## EXERCISE DESCRIPTION
Exactly the lines from the one containing "R8: 82k (+12V, W15) -> 82k (GND, W15)" through the end of the entries, both ends included, are to be output.

## TASK DATA
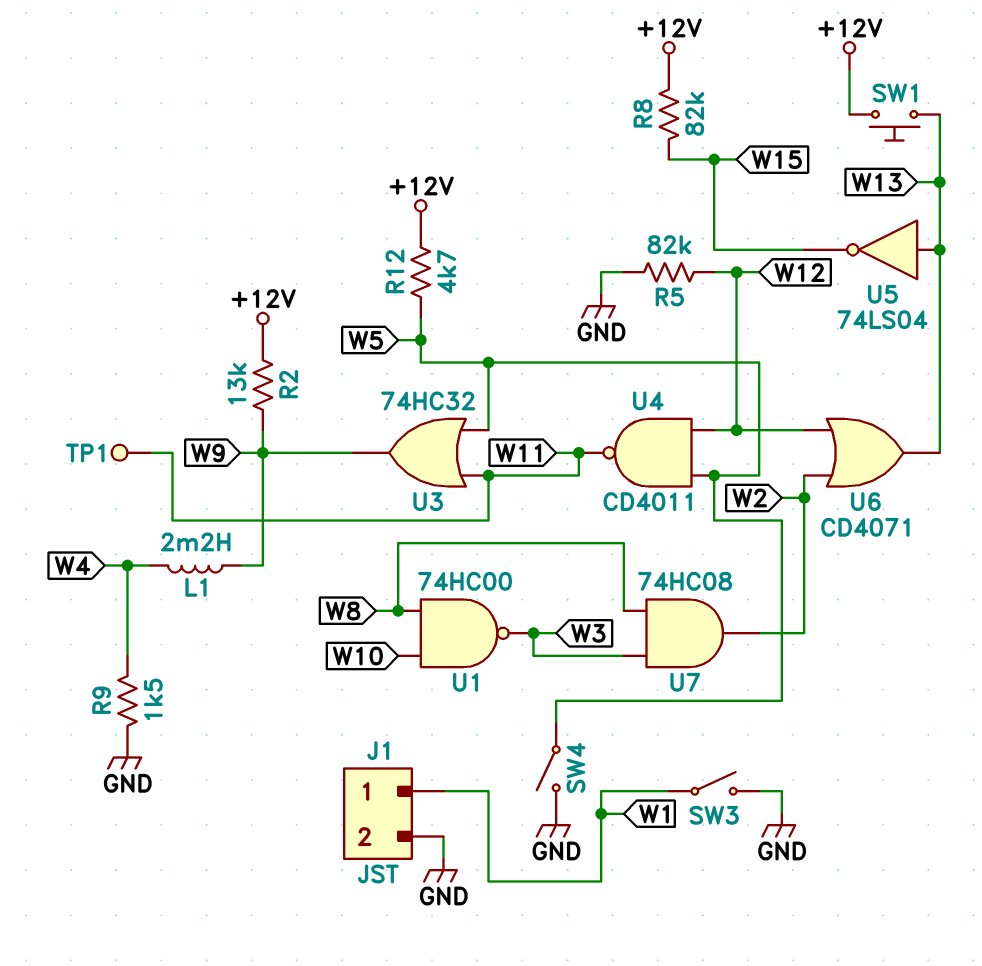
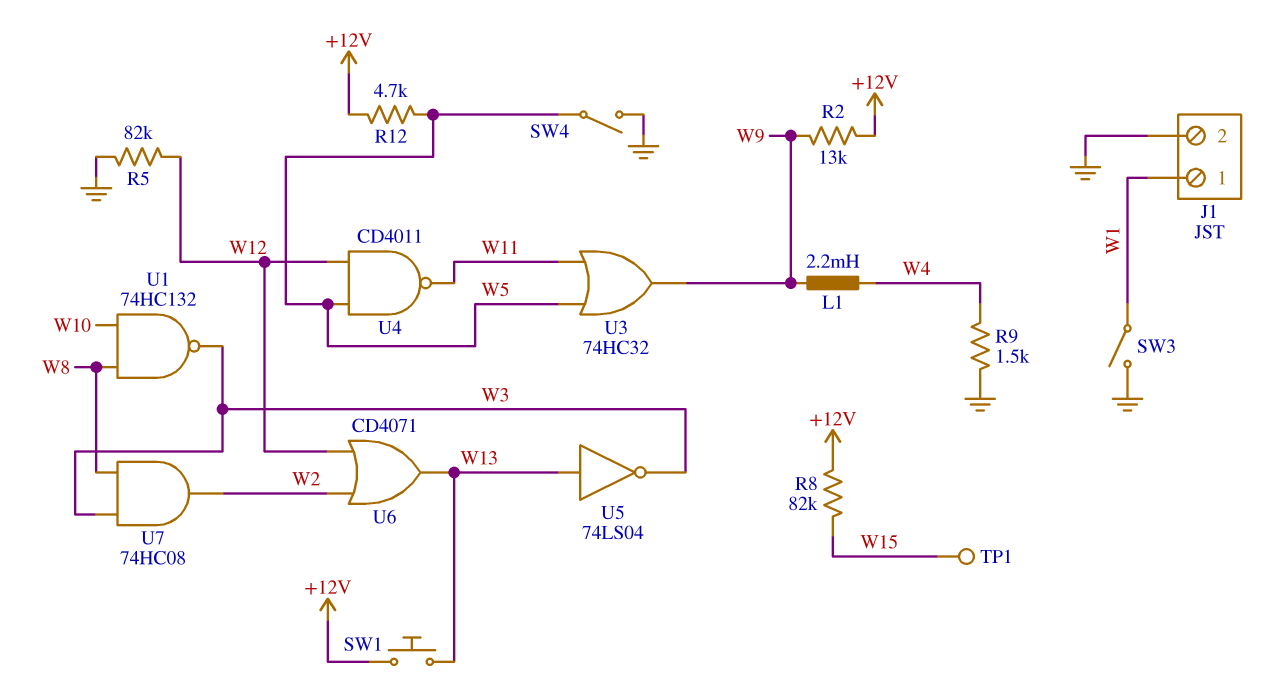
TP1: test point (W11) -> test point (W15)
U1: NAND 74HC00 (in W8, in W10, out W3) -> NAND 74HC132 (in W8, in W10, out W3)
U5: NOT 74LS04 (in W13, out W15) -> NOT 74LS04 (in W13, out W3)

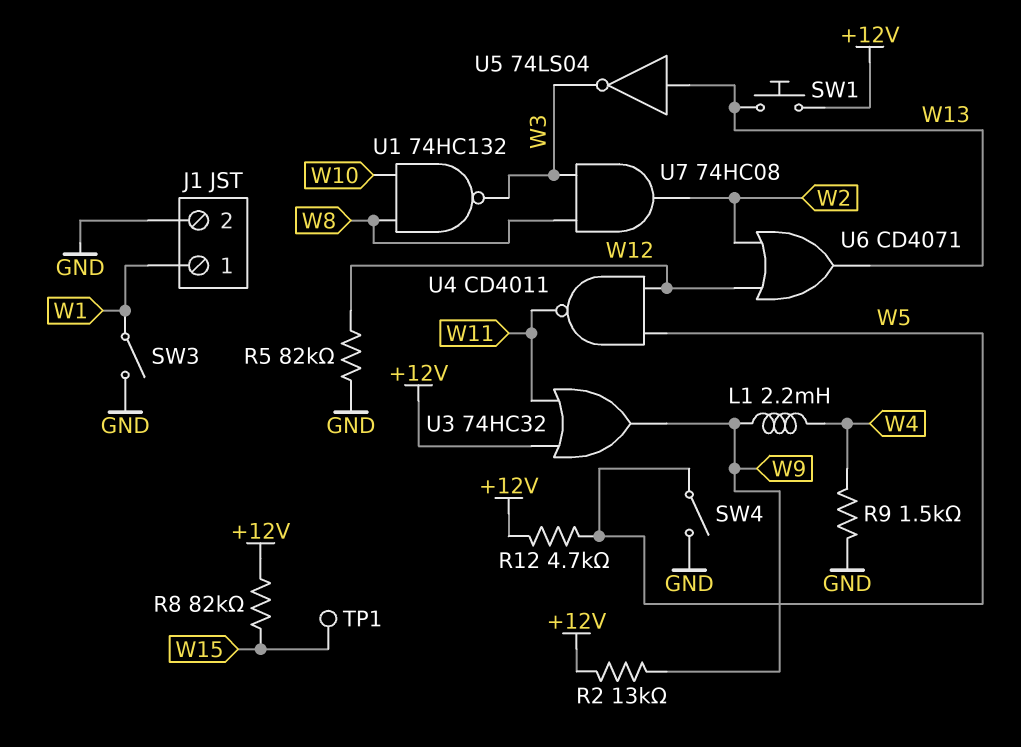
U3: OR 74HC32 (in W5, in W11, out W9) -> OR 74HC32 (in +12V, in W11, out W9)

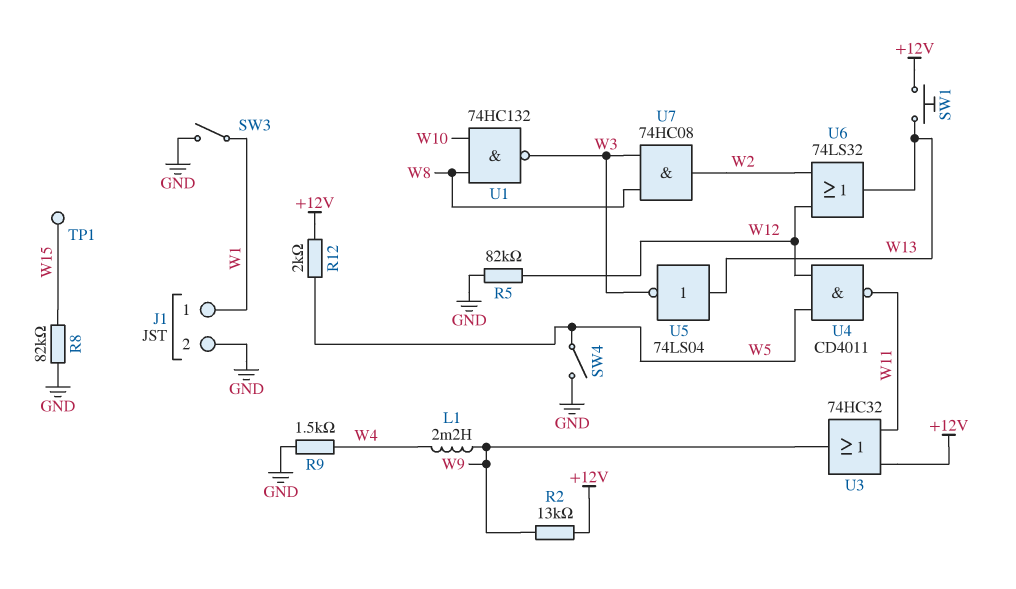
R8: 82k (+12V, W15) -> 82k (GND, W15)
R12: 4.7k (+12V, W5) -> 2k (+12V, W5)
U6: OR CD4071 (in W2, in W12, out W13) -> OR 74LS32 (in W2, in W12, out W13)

## SOLUTION TO THIS TASK
R8: 82k (+12V, W15) -> 82k (GND, W15)
R12: 4.7k (+12V, W5) -> 2k (+12V, W5)
U6: OR CD4071 (in W2, in W12, out W13) -> OR 74LS32 (in W2, in W12, out W13)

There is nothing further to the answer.